# TASK BRIEF
What you output must be the exact lines from the first line of the data through the one holding "The bright yellow love", with no pictures.

MATERIAL PROVIDED: Begin

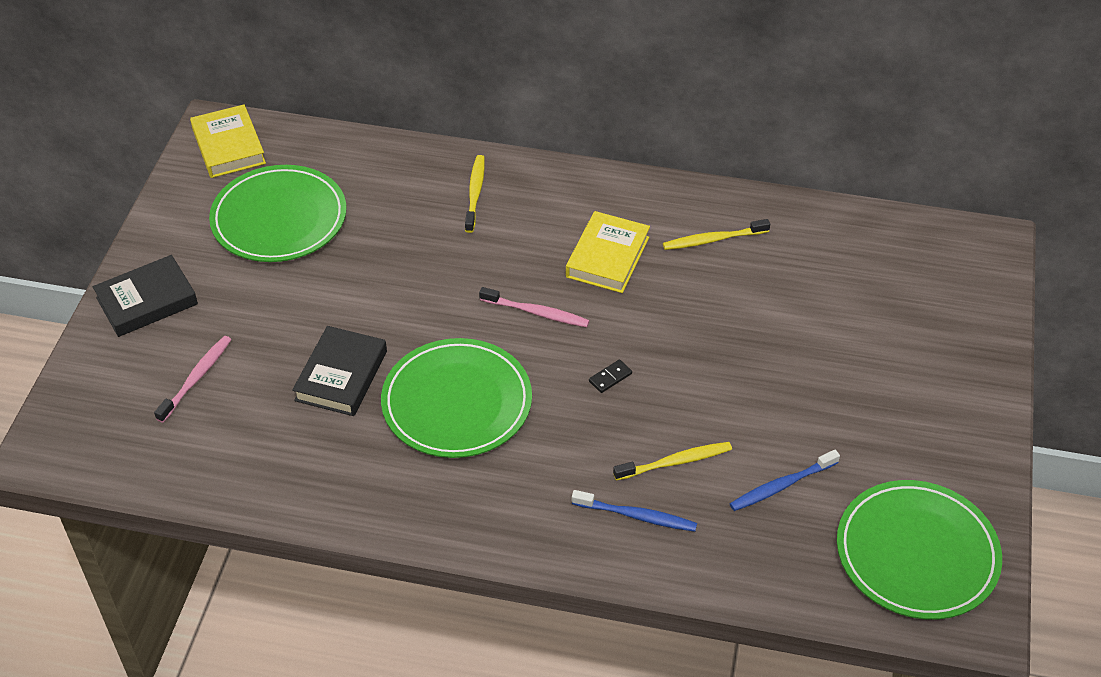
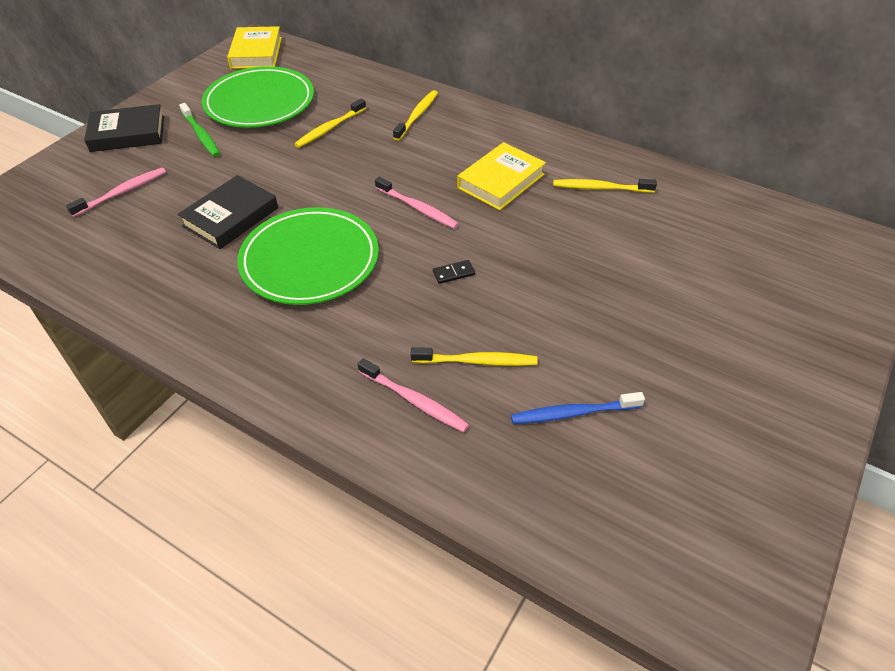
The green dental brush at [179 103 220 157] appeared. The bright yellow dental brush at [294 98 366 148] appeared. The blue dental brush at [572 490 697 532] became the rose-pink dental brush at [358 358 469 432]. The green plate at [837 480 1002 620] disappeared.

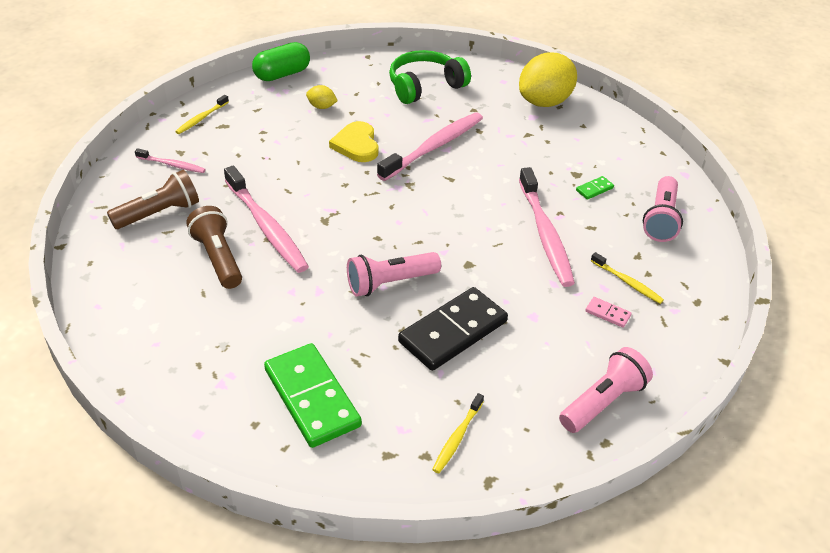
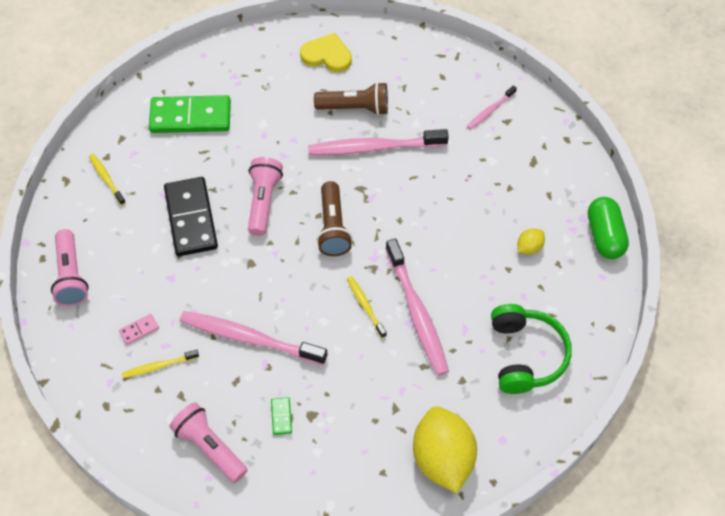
The bright yellow love heart moved from [329 121 378 162] to [300 33 352 72]. The russet flashlight moved from [107 170 199 229] to [317 181 352 256]. The bright yellow dental brush moved from [175 95 229 134] to [347 276 387 338].

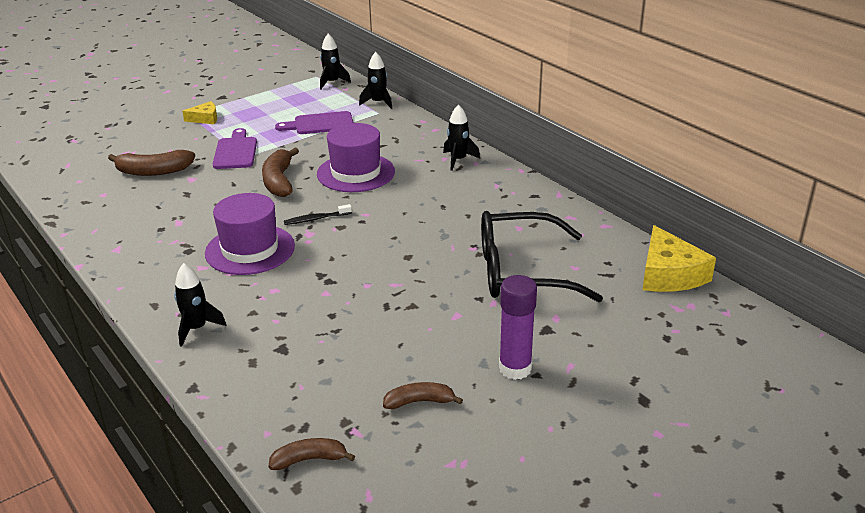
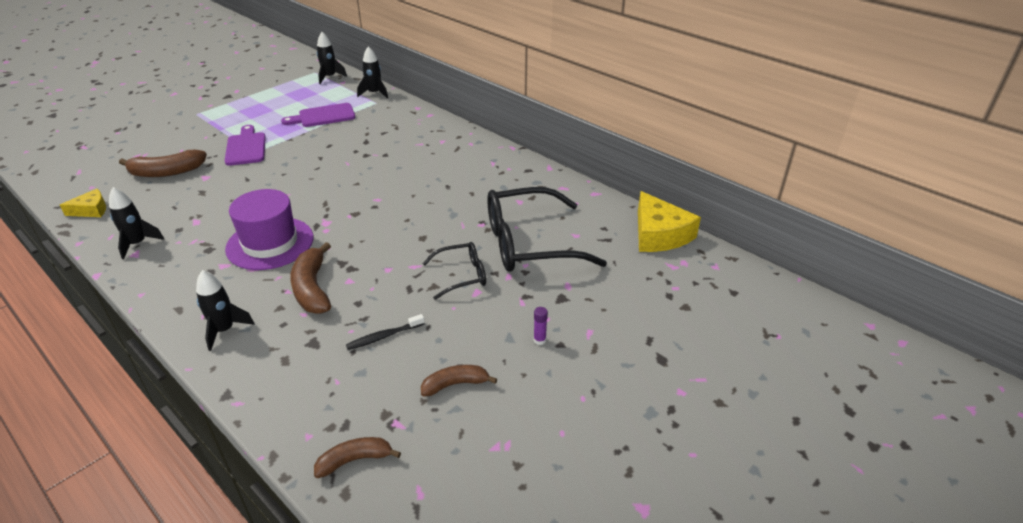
The bright yellow cheese wedge moved from [182 101 217 124] to [60 189 106 217]. The black rocket moved from [443 104 480 171] to [109 187 164 259]. The russet toy banana moved from [262 147 299 197] to [290 242 331 314]. The black dental brush moved from [284 204 352 225] to [346 314 425 350]. The black glasses at [422 242 486 300] appeared. The royal purple stick of glue at [499 275 537 380] changed to 0.41 times the size. The royal purple tall hat at [317 123 395 192] disappeared.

MATERIAL PROVIDED: End

# ANSWER SECTION
The green dental brush at [179 103 220 157] appeared. The bright yellow dental brush at [294 98 366 148] appeared. The blue dental brush at [572 490 697 532] became the rose-pink dental brush at [358 358 469 432]. The green plate at [837 480 1002 620] disappeared.

The bright yellow love heart moved from [329 121 378 162] to [300 33 352 72]. The russet flashlight moved from [107 170 199 229] to [317 181 352 256]. The bright yellow dental brush moved from [175 95 229 134] to [347 276 387 338].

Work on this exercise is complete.